**Your instructions**
Please print the entries below exactly, from the line with "none -> brown button [1004,353,1063,398]" through the line with "brown plate [246,298,364,389] -> none", including both of those lines and leaving out all others.

**Extracted information**
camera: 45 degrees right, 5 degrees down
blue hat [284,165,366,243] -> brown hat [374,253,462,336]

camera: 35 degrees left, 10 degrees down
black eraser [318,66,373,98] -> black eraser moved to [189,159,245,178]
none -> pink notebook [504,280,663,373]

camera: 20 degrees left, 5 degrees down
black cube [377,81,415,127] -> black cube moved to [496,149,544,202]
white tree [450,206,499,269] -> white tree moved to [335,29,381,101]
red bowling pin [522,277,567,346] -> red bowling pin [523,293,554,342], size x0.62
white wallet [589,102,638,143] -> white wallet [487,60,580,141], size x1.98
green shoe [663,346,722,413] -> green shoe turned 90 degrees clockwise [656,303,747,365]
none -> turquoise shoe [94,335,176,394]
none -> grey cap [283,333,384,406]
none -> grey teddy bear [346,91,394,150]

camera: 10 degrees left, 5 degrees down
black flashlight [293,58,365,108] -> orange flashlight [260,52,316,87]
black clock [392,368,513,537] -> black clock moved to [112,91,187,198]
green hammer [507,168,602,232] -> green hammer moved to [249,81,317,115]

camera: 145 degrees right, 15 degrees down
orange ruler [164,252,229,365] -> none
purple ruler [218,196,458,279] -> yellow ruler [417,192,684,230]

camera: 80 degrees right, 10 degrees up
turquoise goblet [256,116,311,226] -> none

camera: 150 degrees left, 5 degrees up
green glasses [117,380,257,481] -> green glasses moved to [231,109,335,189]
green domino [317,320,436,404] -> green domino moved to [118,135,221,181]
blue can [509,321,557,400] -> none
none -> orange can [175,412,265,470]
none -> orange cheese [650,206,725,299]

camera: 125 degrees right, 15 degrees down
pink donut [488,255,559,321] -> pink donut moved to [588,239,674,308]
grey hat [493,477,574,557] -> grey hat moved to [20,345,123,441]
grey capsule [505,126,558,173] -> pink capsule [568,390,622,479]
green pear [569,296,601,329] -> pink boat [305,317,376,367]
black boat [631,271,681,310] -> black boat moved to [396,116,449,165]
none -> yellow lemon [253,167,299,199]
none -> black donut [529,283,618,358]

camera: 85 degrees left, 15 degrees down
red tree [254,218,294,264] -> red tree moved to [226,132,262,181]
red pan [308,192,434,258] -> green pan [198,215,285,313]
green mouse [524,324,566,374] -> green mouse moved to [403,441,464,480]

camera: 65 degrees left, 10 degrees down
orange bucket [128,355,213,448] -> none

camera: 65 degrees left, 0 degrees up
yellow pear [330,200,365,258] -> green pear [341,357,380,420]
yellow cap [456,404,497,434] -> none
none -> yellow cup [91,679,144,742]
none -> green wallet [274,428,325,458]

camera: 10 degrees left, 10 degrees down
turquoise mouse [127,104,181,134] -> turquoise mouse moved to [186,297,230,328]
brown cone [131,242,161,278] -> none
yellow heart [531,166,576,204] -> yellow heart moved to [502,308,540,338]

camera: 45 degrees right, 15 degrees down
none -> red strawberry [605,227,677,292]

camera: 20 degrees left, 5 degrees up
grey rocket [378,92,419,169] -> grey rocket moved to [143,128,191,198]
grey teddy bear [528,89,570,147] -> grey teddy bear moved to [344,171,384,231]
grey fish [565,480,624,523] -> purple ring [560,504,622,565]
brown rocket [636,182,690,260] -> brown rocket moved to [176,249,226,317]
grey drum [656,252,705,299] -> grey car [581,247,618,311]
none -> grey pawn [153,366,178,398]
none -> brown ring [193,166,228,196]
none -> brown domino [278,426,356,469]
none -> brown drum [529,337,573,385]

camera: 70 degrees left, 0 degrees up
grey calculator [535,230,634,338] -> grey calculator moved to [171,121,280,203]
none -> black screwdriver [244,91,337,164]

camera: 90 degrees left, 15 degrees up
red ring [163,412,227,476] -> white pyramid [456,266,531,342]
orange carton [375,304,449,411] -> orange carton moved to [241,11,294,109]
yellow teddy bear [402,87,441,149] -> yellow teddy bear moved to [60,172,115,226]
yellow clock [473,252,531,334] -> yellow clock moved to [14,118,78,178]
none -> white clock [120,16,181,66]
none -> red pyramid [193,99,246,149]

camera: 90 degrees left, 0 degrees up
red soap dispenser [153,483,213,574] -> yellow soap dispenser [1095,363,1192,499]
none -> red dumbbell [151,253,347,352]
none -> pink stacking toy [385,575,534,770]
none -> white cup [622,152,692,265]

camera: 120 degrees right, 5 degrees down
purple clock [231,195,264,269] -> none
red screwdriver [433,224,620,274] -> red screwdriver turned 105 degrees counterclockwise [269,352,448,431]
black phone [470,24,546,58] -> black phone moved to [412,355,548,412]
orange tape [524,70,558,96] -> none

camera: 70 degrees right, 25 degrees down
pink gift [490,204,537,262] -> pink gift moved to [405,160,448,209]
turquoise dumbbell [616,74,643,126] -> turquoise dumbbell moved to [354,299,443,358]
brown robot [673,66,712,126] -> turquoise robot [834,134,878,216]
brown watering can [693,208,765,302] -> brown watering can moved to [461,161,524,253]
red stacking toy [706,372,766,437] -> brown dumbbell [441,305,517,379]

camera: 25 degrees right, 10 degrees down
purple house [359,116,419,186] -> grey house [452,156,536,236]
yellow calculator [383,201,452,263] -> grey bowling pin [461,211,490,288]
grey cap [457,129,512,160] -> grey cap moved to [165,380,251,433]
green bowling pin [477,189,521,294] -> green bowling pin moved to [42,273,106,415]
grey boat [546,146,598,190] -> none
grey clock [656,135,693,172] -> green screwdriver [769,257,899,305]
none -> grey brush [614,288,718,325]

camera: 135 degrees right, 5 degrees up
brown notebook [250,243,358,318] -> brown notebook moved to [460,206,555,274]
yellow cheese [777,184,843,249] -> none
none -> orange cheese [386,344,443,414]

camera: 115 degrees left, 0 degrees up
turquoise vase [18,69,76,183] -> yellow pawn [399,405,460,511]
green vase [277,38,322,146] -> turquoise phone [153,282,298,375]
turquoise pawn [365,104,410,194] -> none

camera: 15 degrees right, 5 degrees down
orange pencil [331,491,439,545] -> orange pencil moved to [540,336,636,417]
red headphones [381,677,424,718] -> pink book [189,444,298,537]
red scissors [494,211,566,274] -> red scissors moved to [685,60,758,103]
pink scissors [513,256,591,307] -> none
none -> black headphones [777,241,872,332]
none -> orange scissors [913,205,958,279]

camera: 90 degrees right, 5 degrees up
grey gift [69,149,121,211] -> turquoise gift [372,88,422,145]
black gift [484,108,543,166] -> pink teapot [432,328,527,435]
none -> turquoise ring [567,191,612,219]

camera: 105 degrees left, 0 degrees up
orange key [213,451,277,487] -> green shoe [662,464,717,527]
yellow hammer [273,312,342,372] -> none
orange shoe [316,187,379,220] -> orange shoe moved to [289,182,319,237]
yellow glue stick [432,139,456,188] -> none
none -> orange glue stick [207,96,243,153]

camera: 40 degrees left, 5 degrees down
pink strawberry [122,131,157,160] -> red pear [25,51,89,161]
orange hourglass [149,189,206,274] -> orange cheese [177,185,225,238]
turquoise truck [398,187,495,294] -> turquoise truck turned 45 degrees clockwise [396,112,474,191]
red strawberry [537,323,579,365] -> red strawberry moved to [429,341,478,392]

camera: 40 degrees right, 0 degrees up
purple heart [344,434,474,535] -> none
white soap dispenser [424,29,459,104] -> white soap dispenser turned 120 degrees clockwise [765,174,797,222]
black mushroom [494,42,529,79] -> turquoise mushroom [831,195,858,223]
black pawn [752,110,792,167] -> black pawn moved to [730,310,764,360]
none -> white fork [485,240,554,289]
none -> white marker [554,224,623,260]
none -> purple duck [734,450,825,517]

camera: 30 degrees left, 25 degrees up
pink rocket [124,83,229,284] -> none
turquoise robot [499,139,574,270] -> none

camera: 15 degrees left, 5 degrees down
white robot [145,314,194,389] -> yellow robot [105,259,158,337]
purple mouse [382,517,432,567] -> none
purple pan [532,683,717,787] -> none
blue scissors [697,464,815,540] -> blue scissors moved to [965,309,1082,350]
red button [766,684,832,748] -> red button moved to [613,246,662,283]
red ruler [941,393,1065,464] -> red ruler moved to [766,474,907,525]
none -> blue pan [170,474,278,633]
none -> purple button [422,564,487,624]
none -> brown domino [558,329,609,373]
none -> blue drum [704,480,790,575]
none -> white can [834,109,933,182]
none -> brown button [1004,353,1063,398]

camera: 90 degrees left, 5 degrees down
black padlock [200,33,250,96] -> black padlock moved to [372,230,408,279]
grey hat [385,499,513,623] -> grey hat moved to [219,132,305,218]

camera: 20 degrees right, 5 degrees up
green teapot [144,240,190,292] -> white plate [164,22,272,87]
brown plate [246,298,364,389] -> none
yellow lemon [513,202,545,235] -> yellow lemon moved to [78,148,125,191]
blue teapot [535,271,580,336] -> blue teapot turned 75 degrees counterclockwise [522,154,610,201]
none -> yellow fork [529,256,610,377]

**Result below**
none -> brown button [1004,353,1063,398]

camera: 90 degrees left, 5 degrees down
black padlock [200,33,250,96] -> black padlock moved to [372,230,408,279]
grey hat [385,499,513,623] -> grey hat moved to [219,132,305,218]

camera: 20 degrees right, 5 degrees up
green teapot [144,240,190,292] -> white plate [164,22,272,87]
brown plate [246,298,364,389] -> none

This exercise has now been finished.